**Task instructions:** Your copy should begin at the line containing "in red (no. 3" and end at the last line of the records; transcribe those lines exactly and leave out every picture.

*** Task material ***

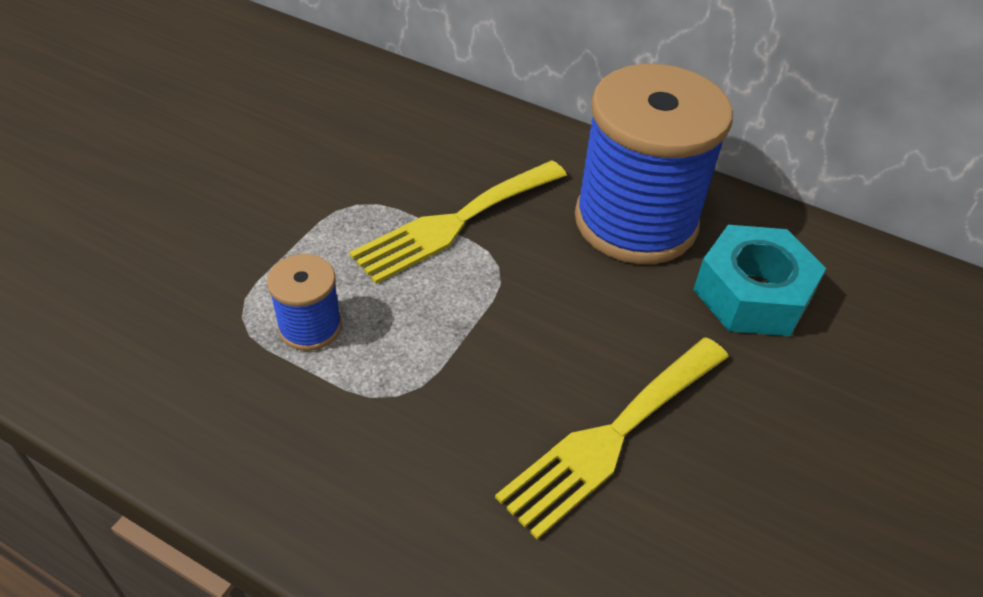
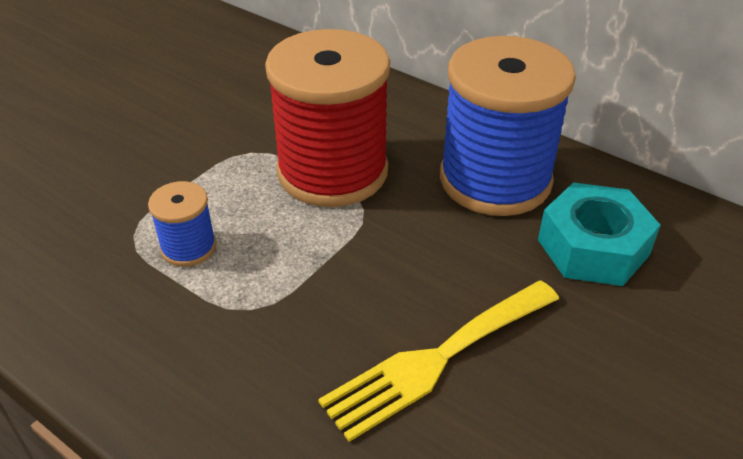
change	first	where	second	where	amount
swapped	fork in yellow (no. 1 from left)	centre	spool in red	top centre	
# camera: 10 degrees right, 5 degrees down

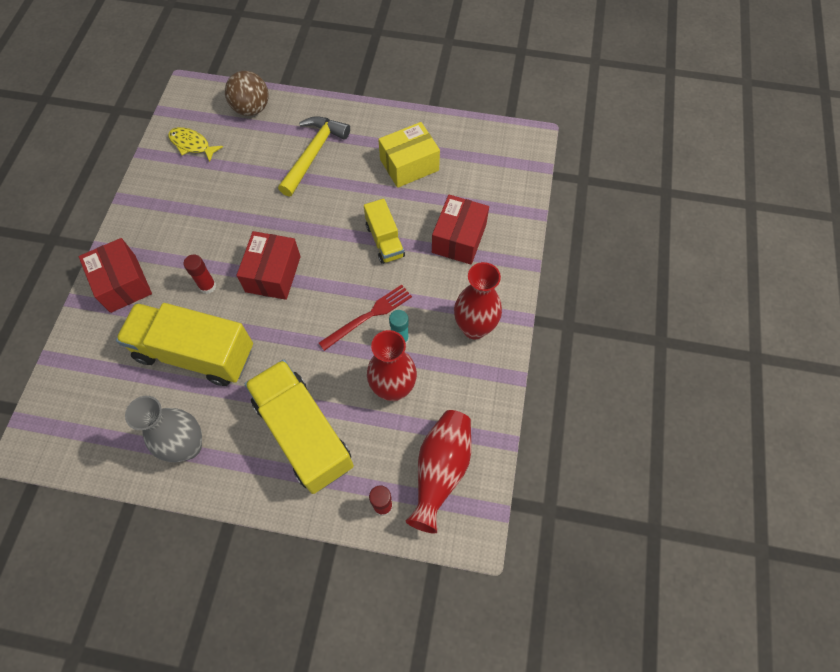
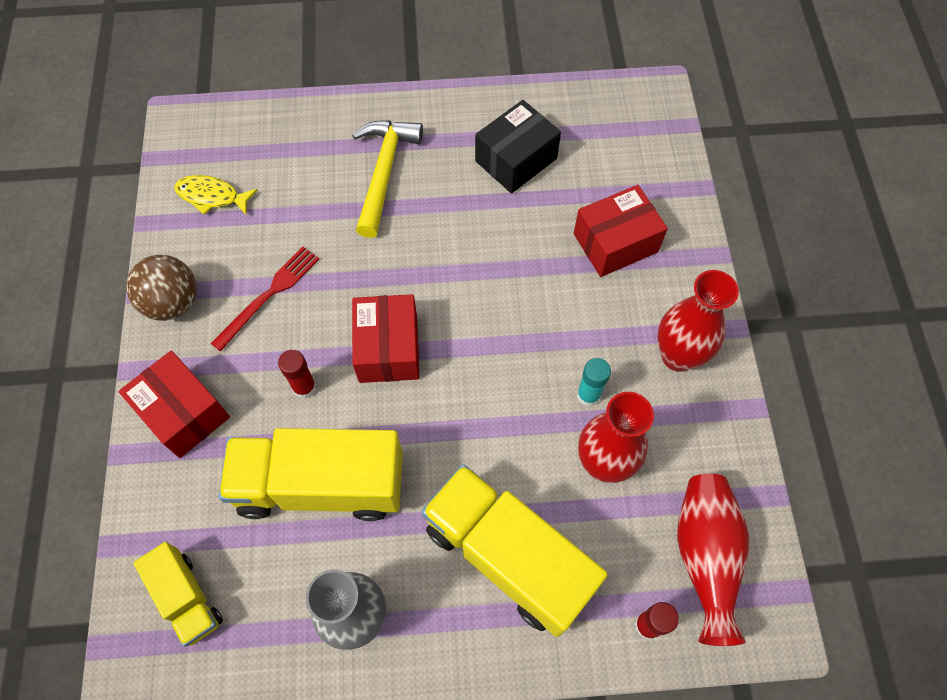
change	first	where	second	where	amount
shifted	ball in brown	top left		middle left	
shifted	fork in red	centre		middle left	
shifted	truck in yellow (no. 3 from left in the first image)	centre	truck in yellow (no. 1 from left)	bottom left	
repainted	box in yellow	top centre	box in black	top centre	
rotated	box in red (no. 3 from left)	centre		top centre	60 degrees clockwise
# camera: 15 degrees left, 0 degrees up

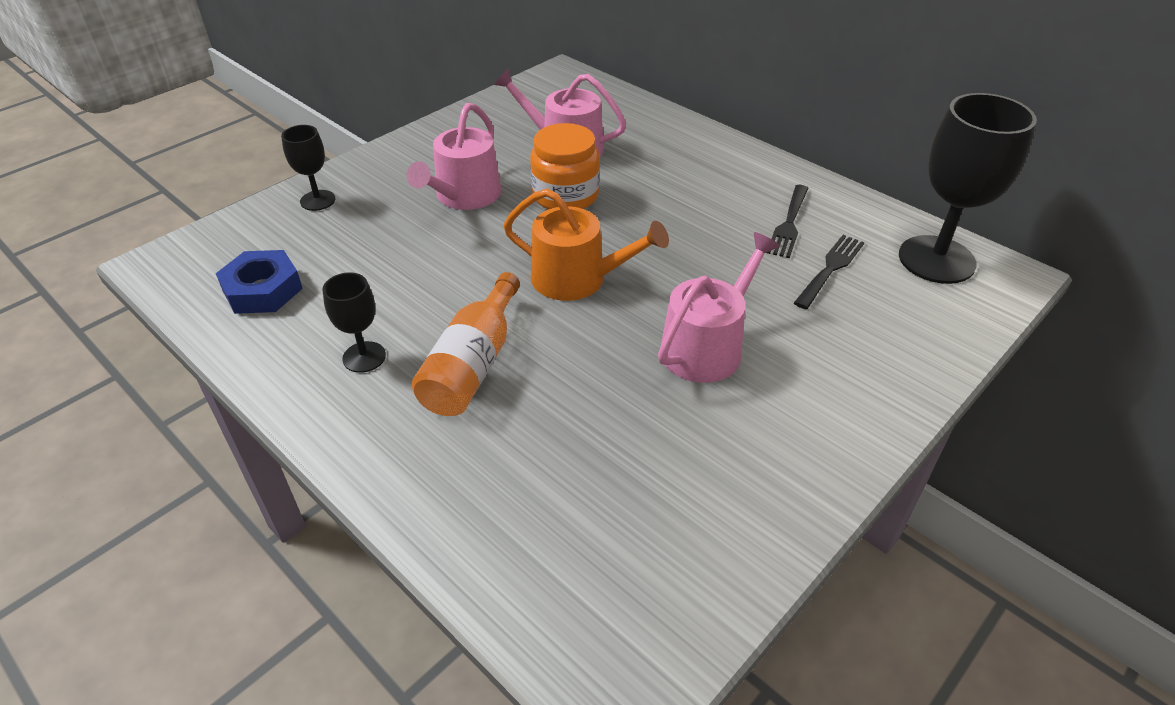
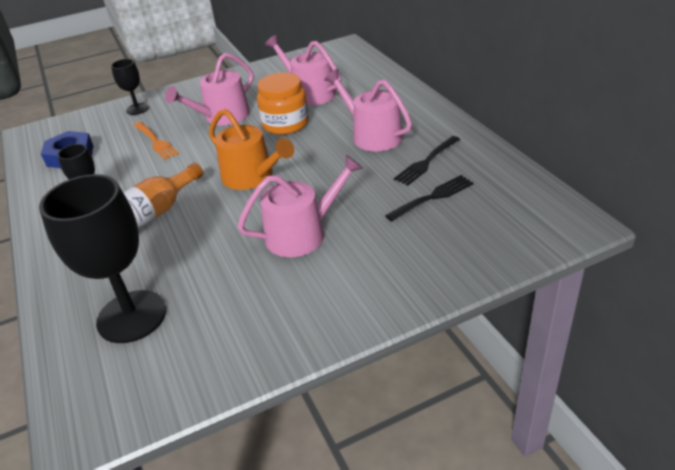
change	first	where	second	where	amount
shifted	goblet in black (no. 3 from left in the first image)	top right	goblet in black (no. 2 from left)	middle left	
new			fork in orange	top left	
new			watering can in pink (no. 4 from left)	top centre	
# camera: 25 degrees right, 5 degrees down

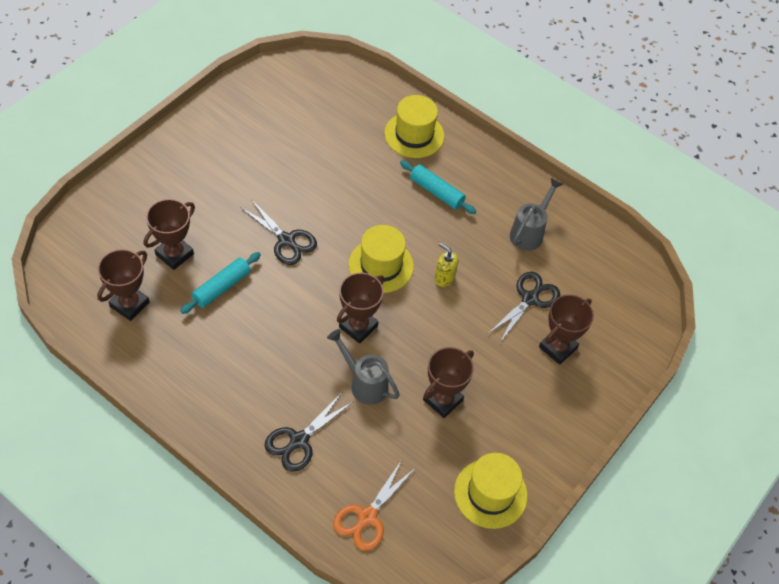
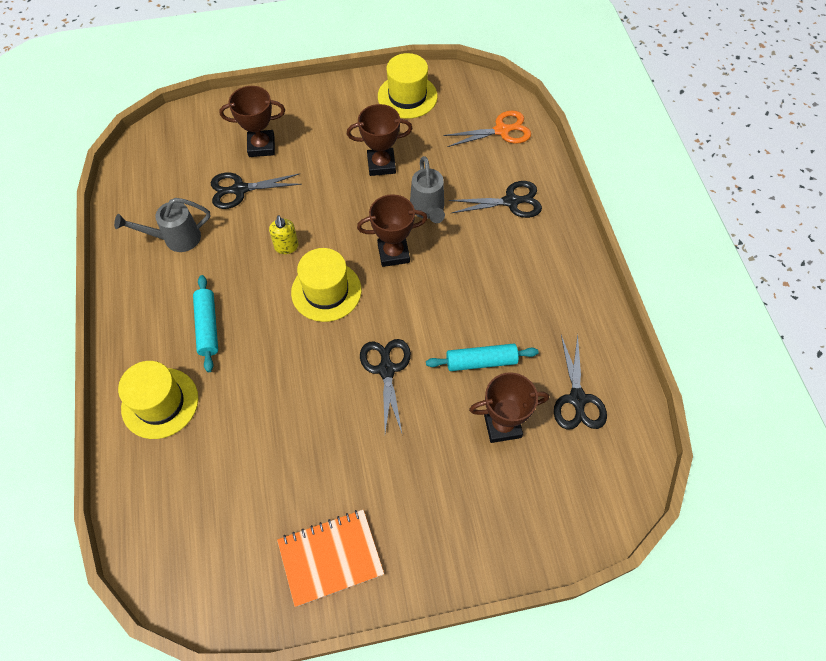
change	first	where	second	where	amount
swapped	trophy in brown (no. 1 from left)	middle left	scissors in black (no. 4 from left)	middle right	
new			notebook in orange	bottom centre	
# camera: 135 degrees left, 5 degrees up

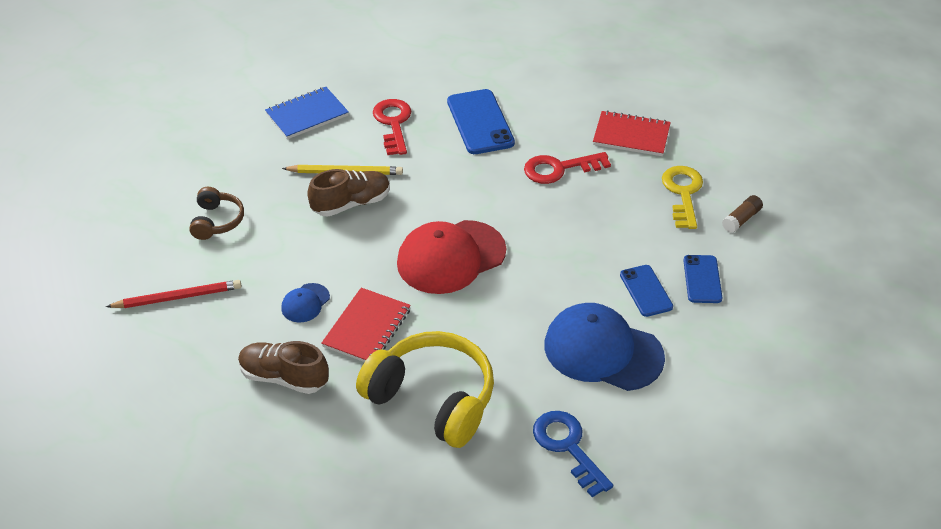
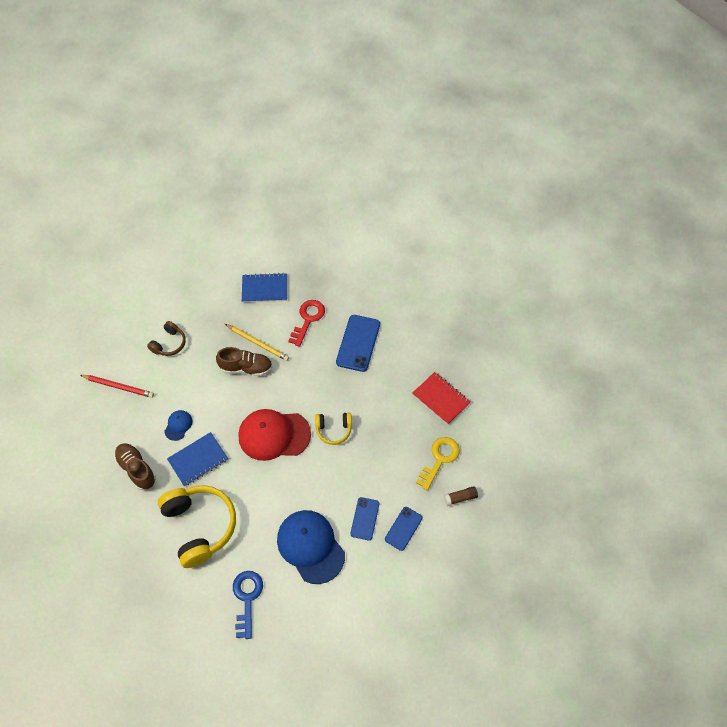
change	first	where	second	where	amount
rotated	cap in blue (no. 1 from left)	middle left		middle left	135 degrees clockwise
repainted	notebook in red (no. 1 from left)	centre	notebook in blue (no. 1 from left)	middle left	
gone	key in red (no. 2 from left)	top centre			
new			headphones in yellow (no. 2 from left)	centre	
# camera: 30 degrees right, 15 degrees up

*** End of Task material ***

**Your response:**
rotated	box in red (no. 3 from left)	centre		top centre	60 degrees clockwise
# camera: 15 degrees left, 0 degrees up

change	first	where	second	where	amount
shifted	goblet in black (no. 3 from left in the first image)	top right	goblet in black (no. 2 from left)	middle left	
new			fork in orange	top left	
new			watering can in pink (no. 4 from left)	top centre	
# camera: 25 degrees right, 5 degrees down

change	first	where	second	where	amount
swapped	trophy in brown (no. 1 from left)	middle left	scissors in black (no. 4 from left)	middle right	
new			notebook in orange	bottom centre	
# camera: 135 degrees left, 5 degrees up

change	first	where	second	where	amount
rotated	cap in blue (no. 1 from left)	middle left		middle left	135 degrees clockwise
repainted	notebook in red (no. 1 from left)	centre	notebook in blue (no. 1 from left)	middle left	
gone	key in red (no. 2 from left)	top centre			
new			headphones in yellow (no. 2 from left)	centre	
# camera: 30 degrees right, 15 degrees up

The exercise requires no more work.